- [About this exercise]
Set down all of the data exactly. Pictures stay out of the copy.

- [Dataset records]
※

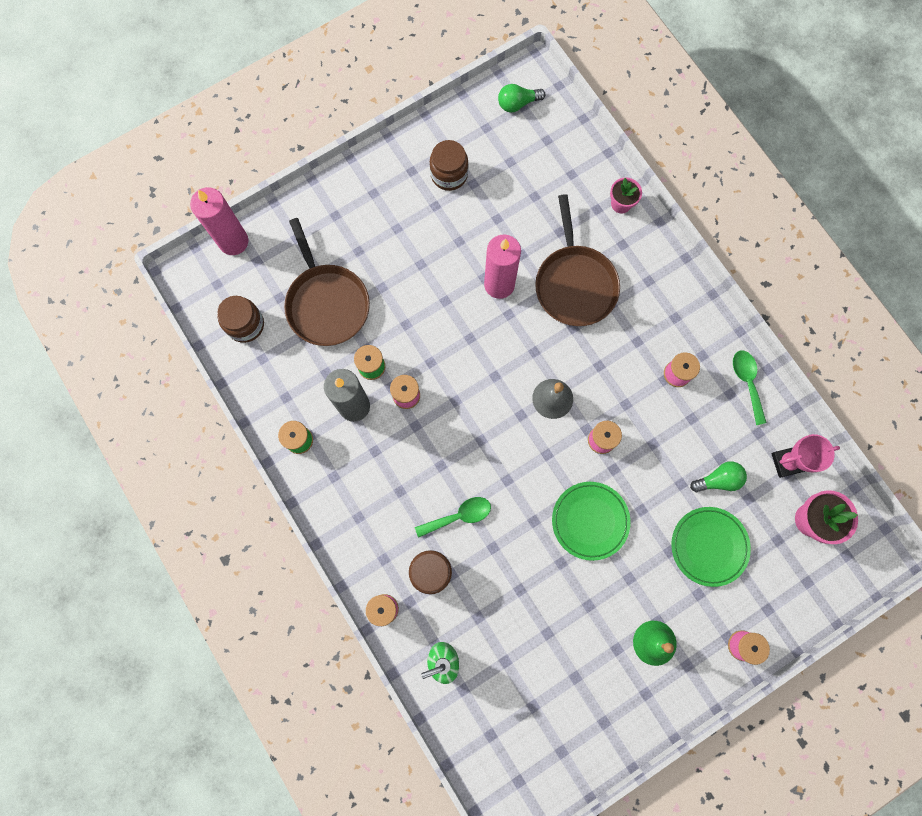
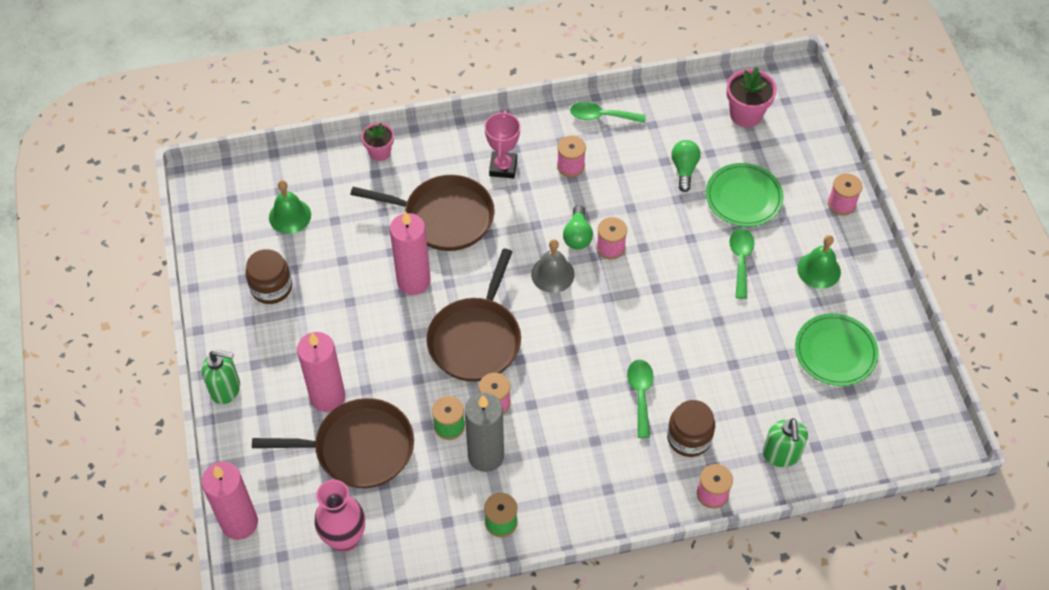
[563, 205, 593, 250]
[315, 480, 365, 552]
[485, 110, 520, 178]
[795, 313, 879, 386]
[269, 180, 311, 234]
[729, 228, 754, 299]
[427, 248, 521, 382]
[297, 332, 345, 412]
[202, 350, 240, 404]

※

- [Your solution]
[563, 205, 593, 250]
[315, 480, 365, 552]
[485, 110, 520, 178]
[795, 313, 879, 386]
[269, 180, 311, 234]
[729, 228, 754, 299]
[427, 248, 521, 382]
[297, 332, 345, 412]
[202, 350, 240, 404]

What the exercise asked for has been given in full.